_Task to carry out:_
Within the data that follows, how many lines contain the word "brown"? Reply with only the number.

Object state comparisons
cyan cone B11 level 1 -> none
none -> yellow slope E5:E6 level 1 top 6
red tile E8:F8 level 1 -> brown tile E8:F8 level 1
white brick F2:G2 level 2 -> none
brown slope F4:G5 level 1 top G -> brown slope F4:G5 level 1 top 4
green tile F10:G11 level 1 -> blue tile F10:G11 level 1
...
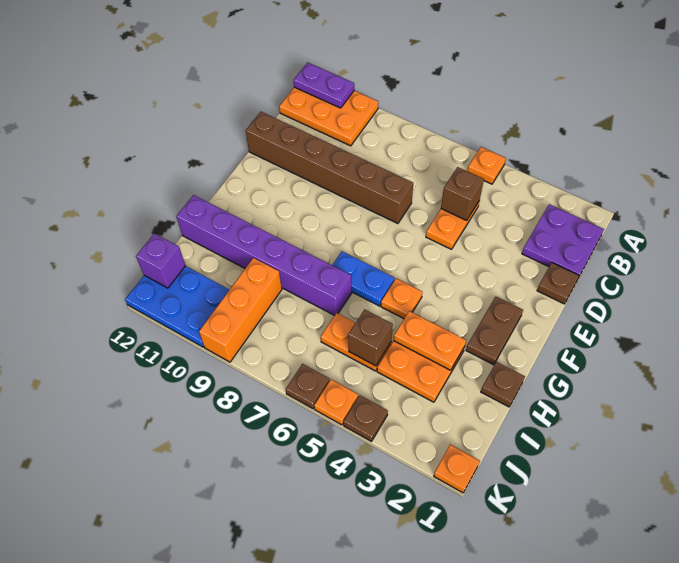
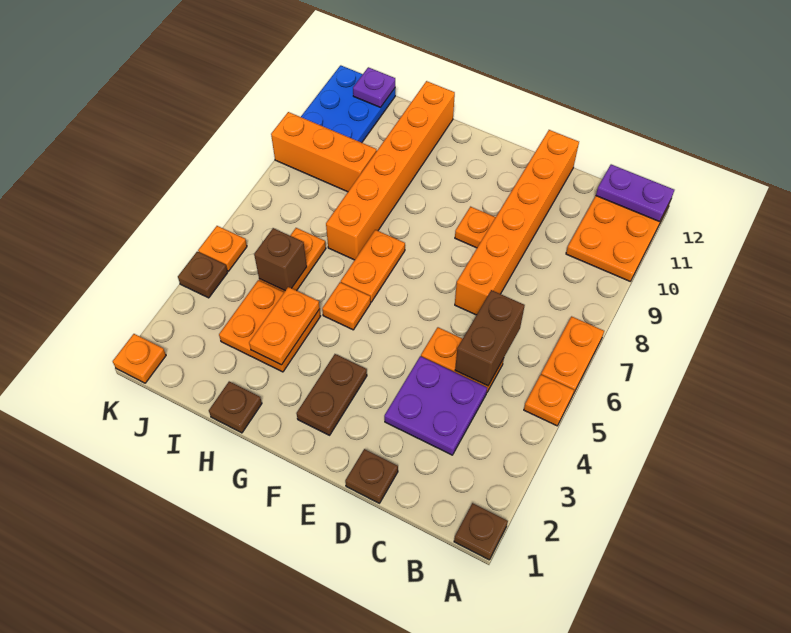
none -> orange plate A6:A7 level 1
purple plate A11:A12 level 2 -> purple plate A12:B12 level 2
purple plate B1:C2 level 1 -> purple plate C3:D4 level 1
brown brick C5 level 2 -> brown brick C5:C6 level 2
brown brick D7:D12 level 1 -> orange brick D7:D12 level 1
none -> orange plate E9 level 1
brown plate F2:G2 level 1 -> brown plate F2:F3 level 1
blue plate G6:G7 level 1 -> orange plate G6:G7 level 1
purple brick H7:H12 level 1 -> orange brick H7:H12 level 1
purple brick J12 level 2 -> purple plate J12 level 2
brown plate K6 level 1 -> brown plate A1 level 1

_Task output:_
6